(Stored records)
== Segment start ==

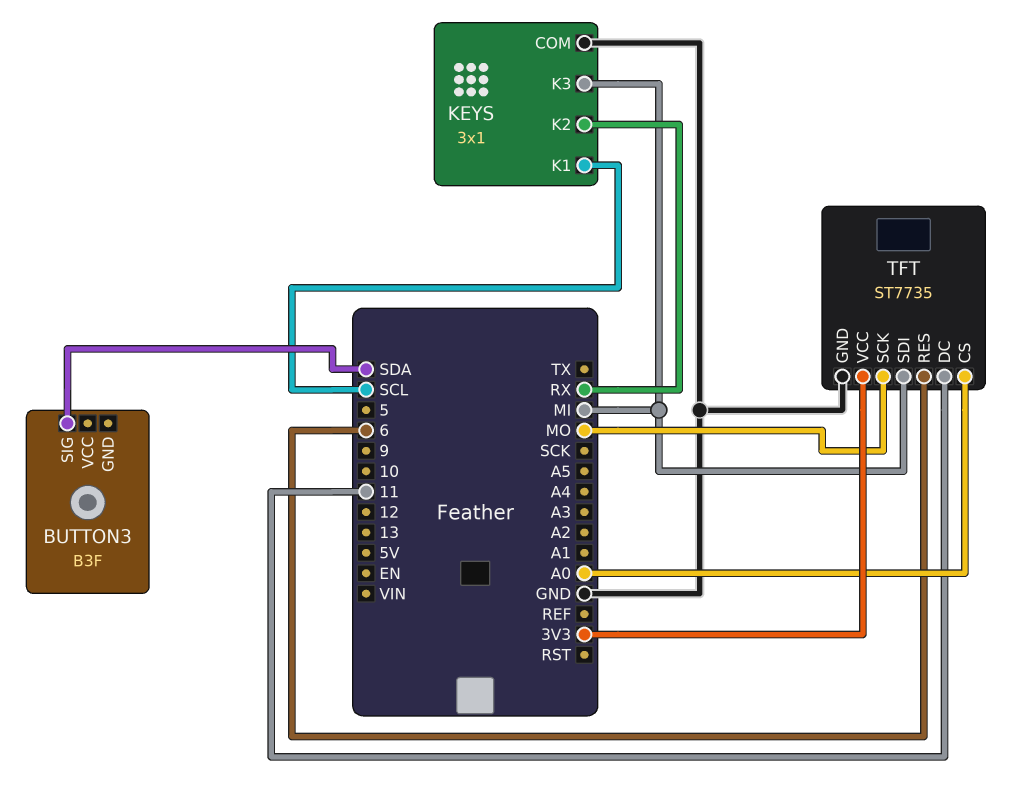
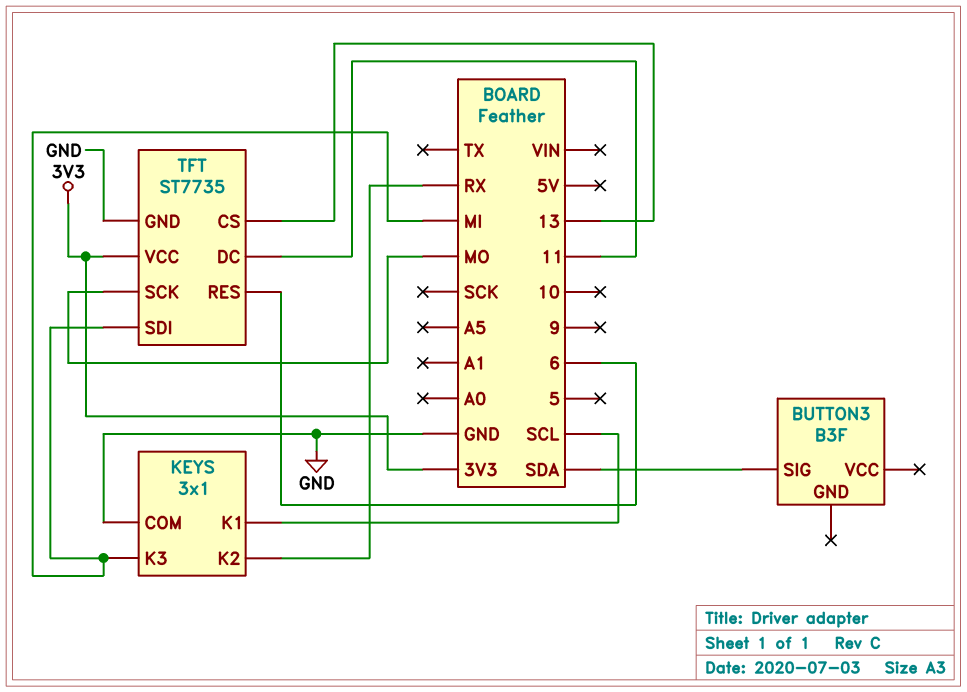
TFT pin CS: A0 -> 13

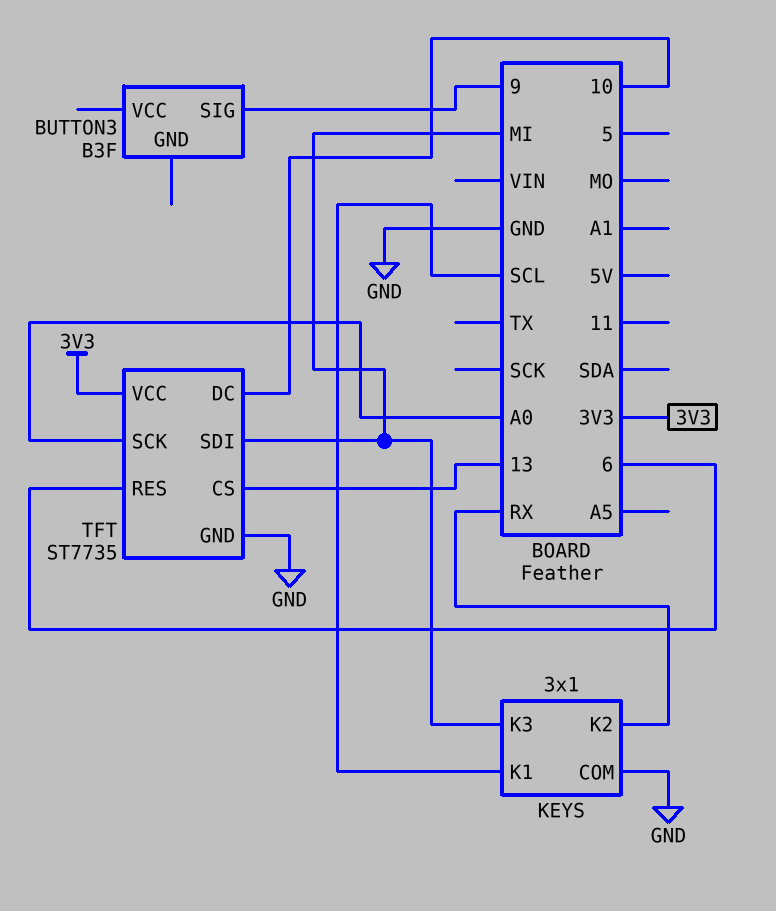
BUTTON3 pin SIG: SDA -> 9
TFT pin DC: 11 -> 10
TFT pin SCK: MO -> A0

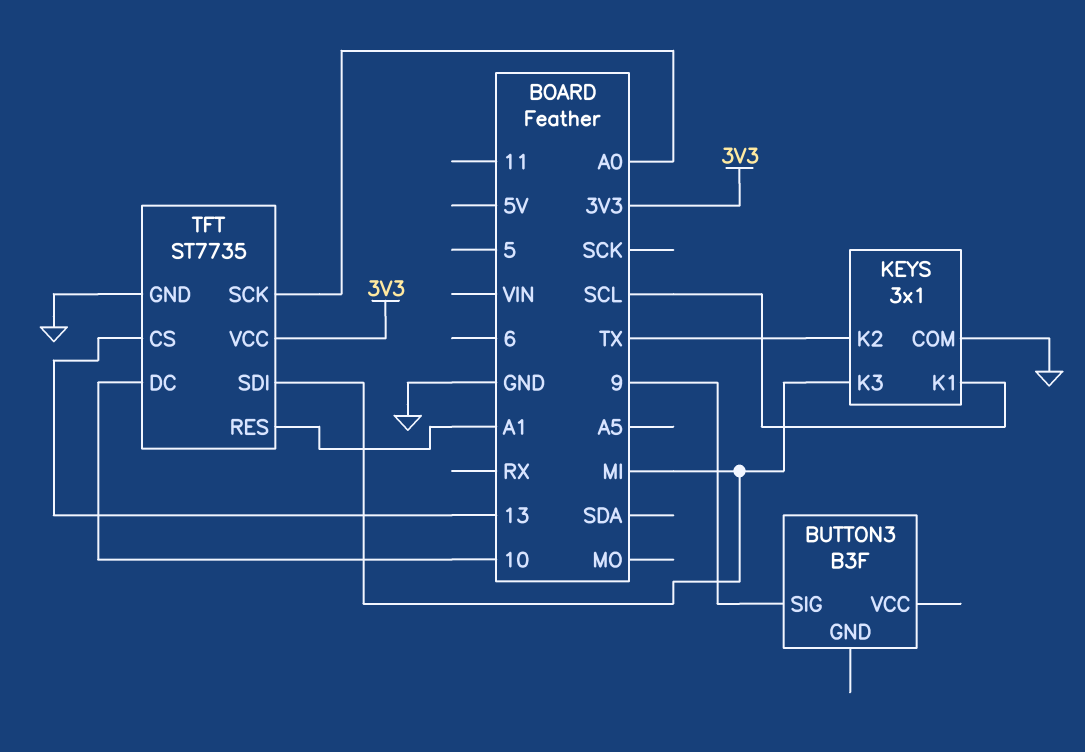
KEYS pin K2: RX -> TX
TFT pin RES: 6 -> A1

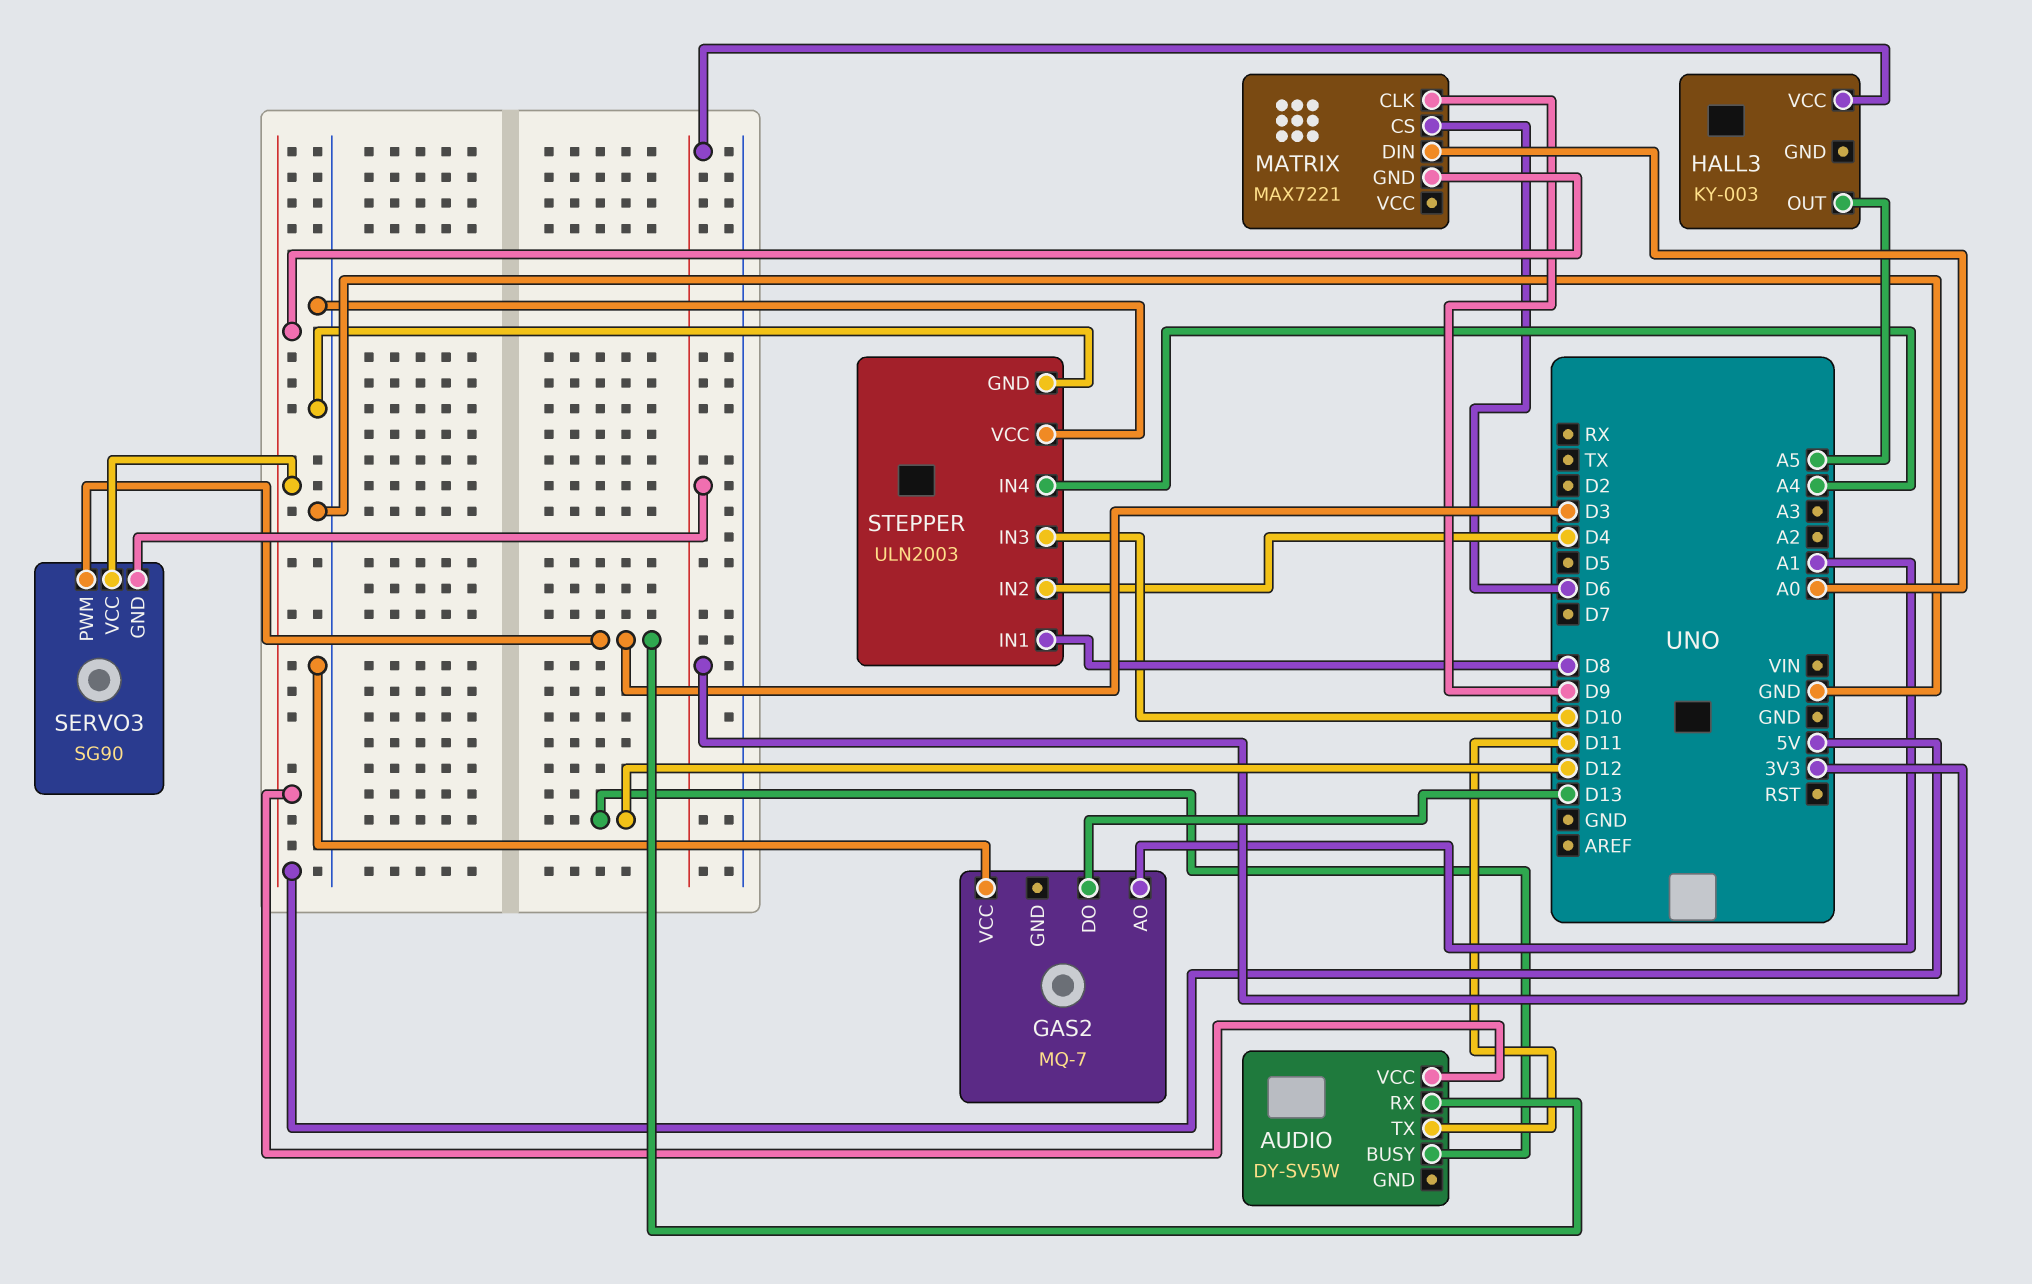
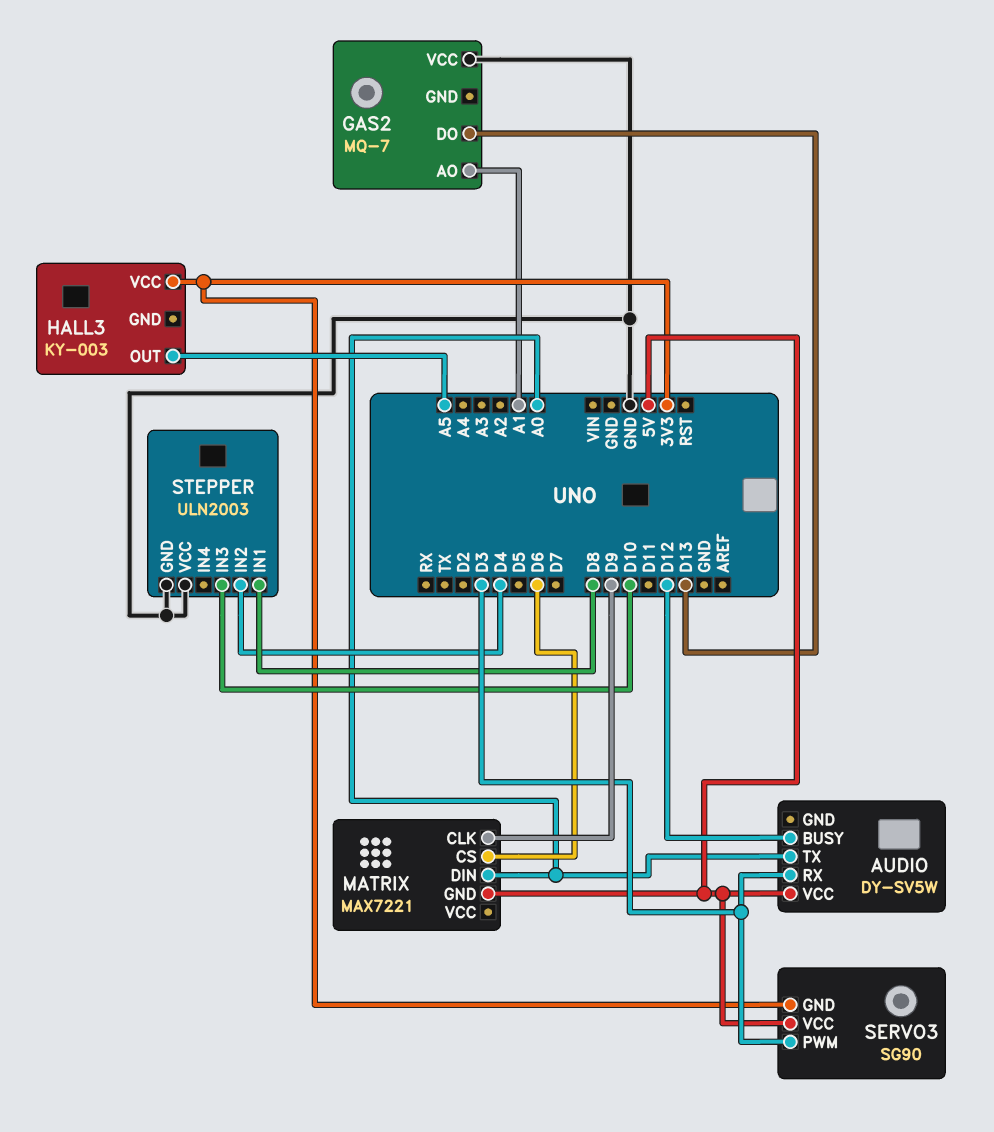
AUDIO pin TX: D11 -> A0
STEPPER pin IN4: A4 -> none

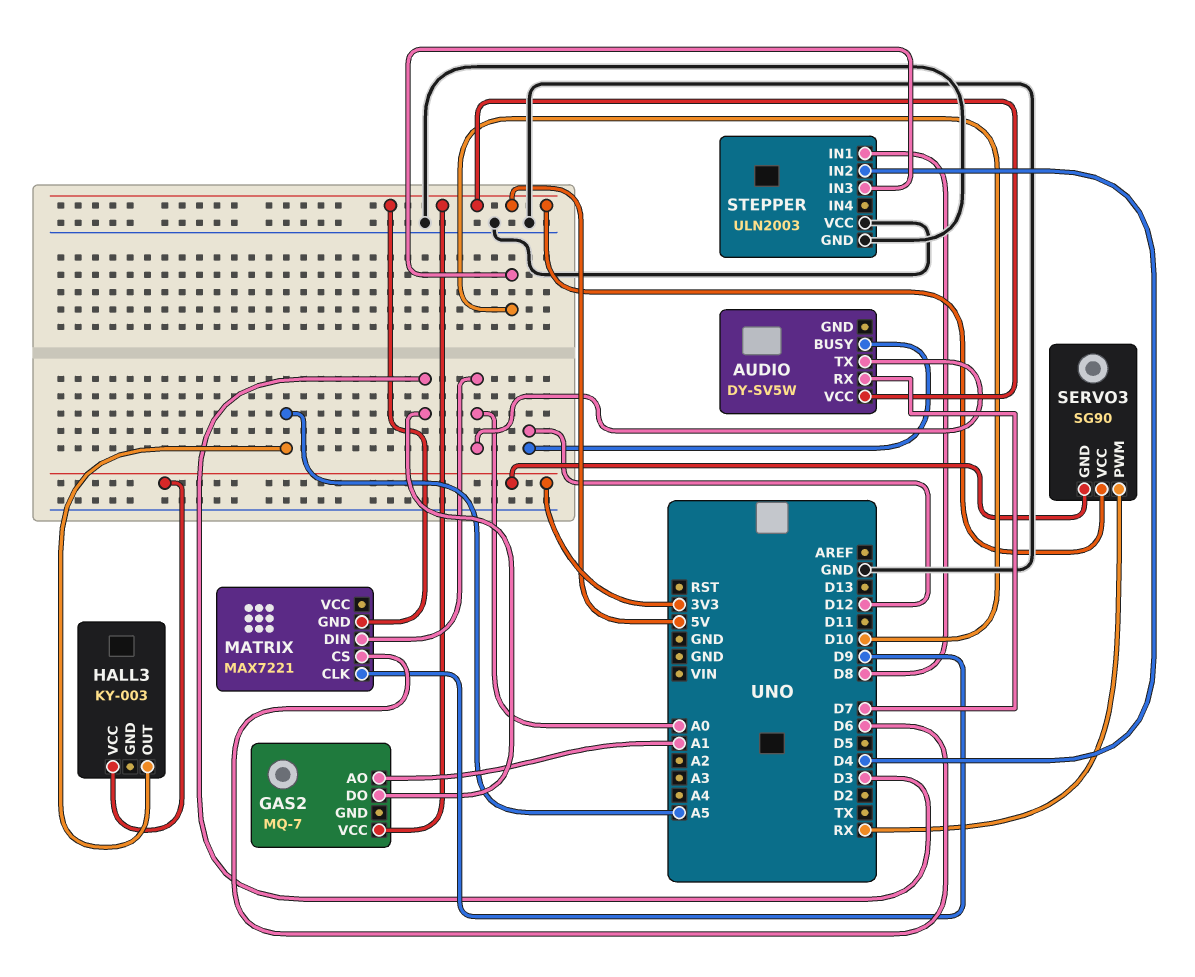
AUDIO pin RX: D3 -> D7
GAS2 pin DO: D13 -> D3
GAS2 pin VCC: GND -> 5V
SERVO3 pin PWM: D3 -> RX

== Segment end ==

▶ Work to complete: In the copy, every entry must appear exactly as written, and no picture may appear.

▶ Answer box:
TFT pin CS: A0 -> 13

BUTTON3 pin SIG: SDA -> 9
TFT pin DC: 11 -> 10
TFT pin SCK: MO -> A0

KEYS pin K2: RX -> TX
TFT pin RES: 6 -> A1

AUDIO pin TX: D11 -> A0
STEPPER pin IN4: A4 -> none

AUDIO pin RX: D3 -> D7
GAS2 pin DO: D13 -> D3
GAS2 pin VCC: GND -> 5V
SERVO3 pin PWM: D3 -> RX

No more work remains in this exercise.